Start of Input

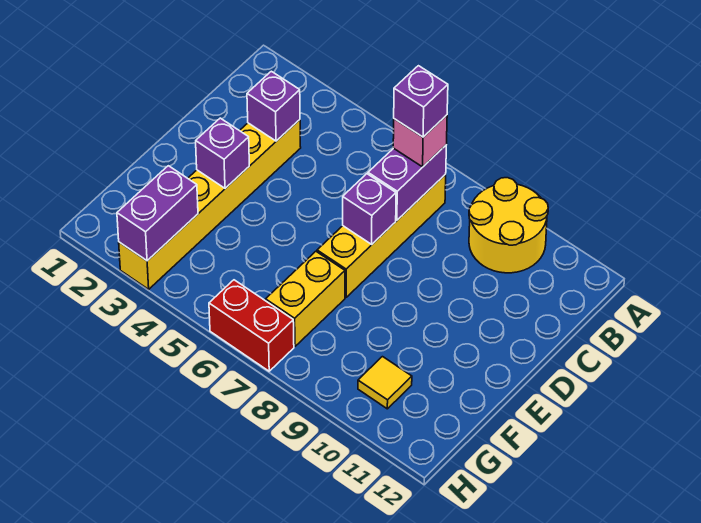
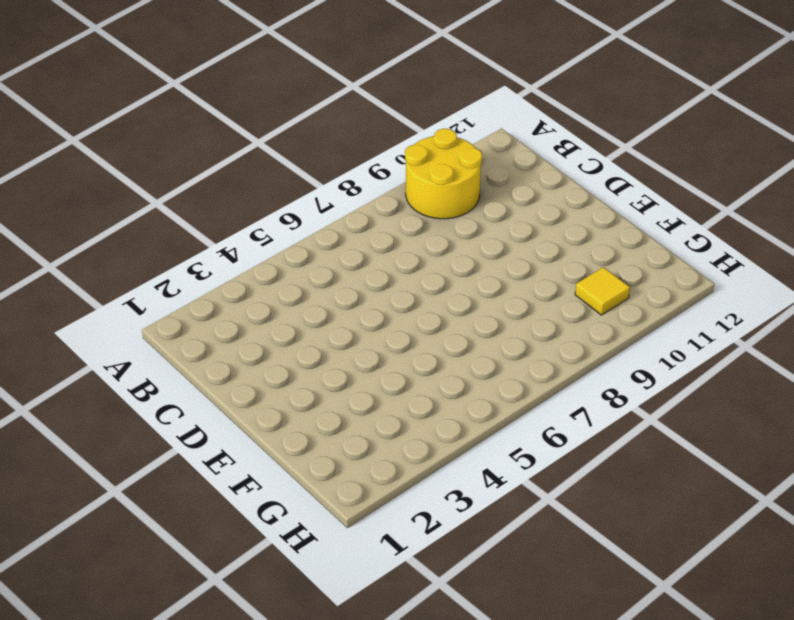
none -> yellow brick B7:E7 level 1
none -> yellow brick C3:H3 level 1
none -> yellow brick F7:G7 level 1

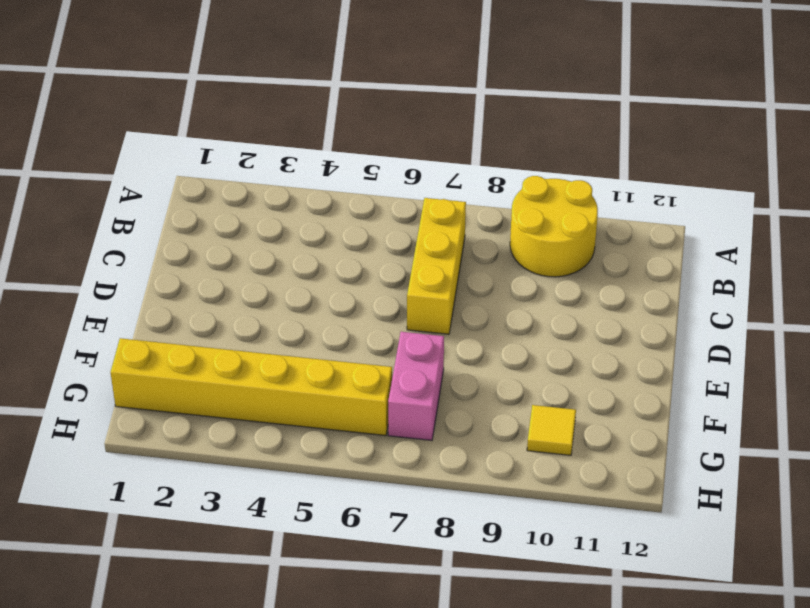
yellow brick B7:D7 level 1 -> yellow brick B7:E7 level 1
pink brick F7:G7 level 1 -> yellow brick F7:G7 level 1
yellow brick G1:G6 level 1 -> yellow brick C3:H3 level 1
none -> red brick H6:H7 level 1
none -> purple brick B7:C7 level 2
none -> purple brick C3 level 2

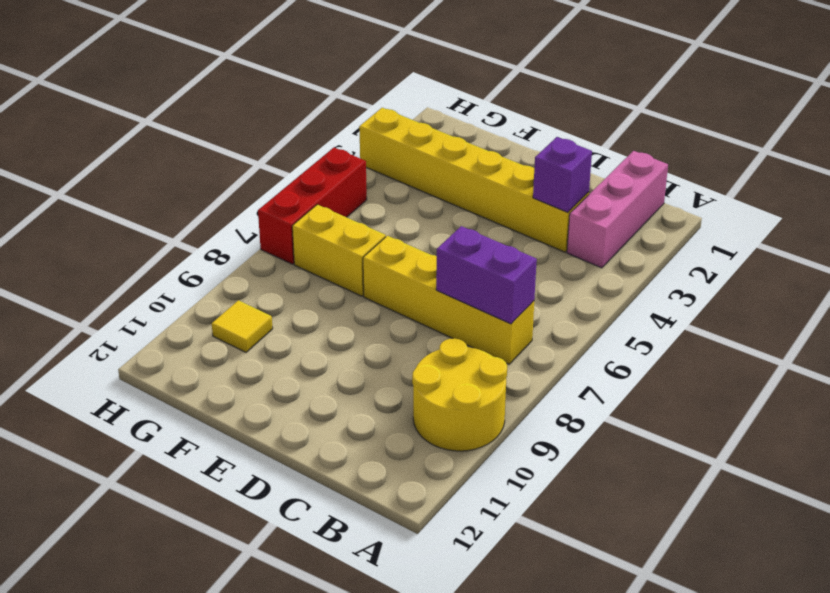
pink brick B1:B3 level 1 -> none
red brick H5:H7 level 1 -> red brick H6:H7 level 1
none -> purple brick D7 level 2
none -> purple brick E3 level 2
none -> purple brick G3:H3 level 2

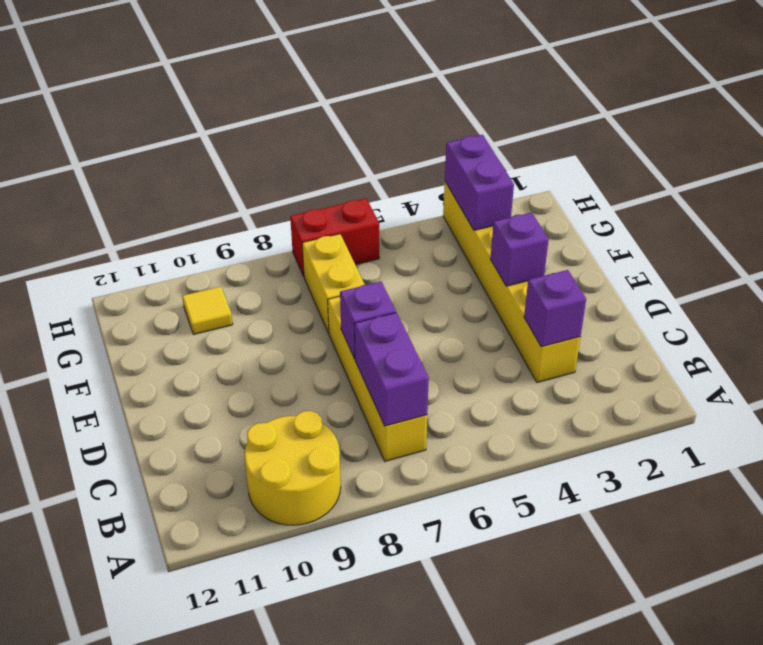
none -> pink brick B7 level 3
none -> purple brick B7 level 4

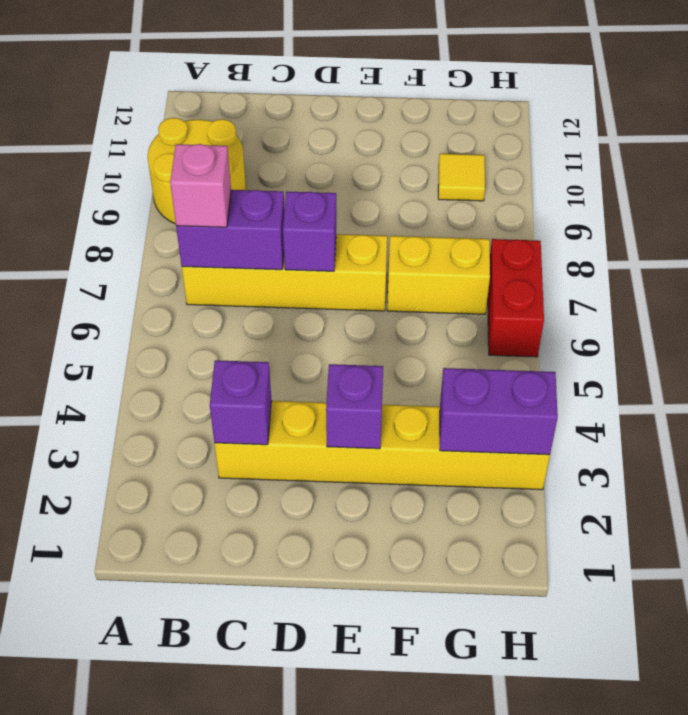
none -> purple brick B7 level 4

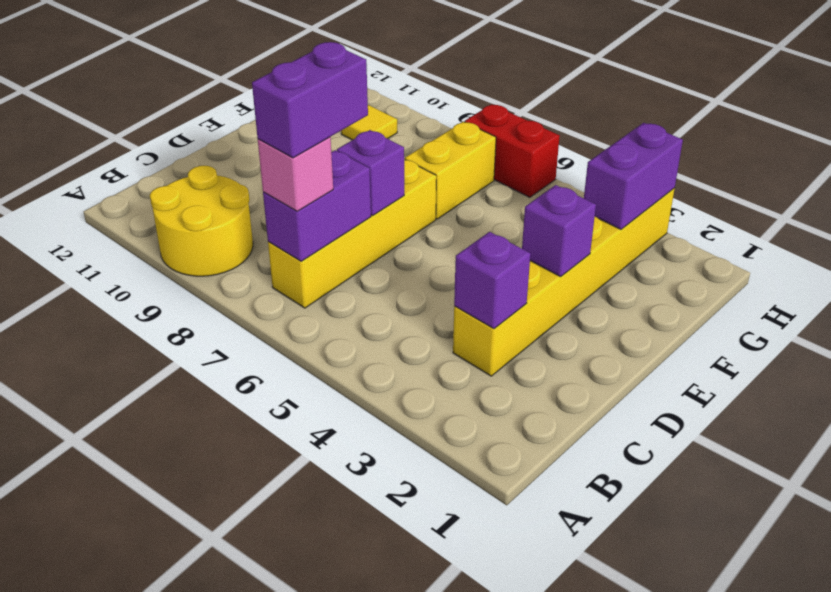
purple brick B7:C7 level 4 -> purple brick B7 level 4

End of Input

▶ [Your goal] Repeat exactly the lines from the first line of the records above through the line containing "yellow brick G1:G6", leaving out the pictures.

▶ [Answer section]
none -> yellow brick B7:E7 level 1
none -> yellow brick C3:H3 level 1
none -> yellow brick F7:G7 level 1

yellow brick B7:D7 level 1 -> yellow brick B7:E7 level 1
pink brick F7:G7 level 1 -> yellow brick F7:G7 level 1
yellow brick G1:G6 level 1 -> yellow brick C3:H3 level 1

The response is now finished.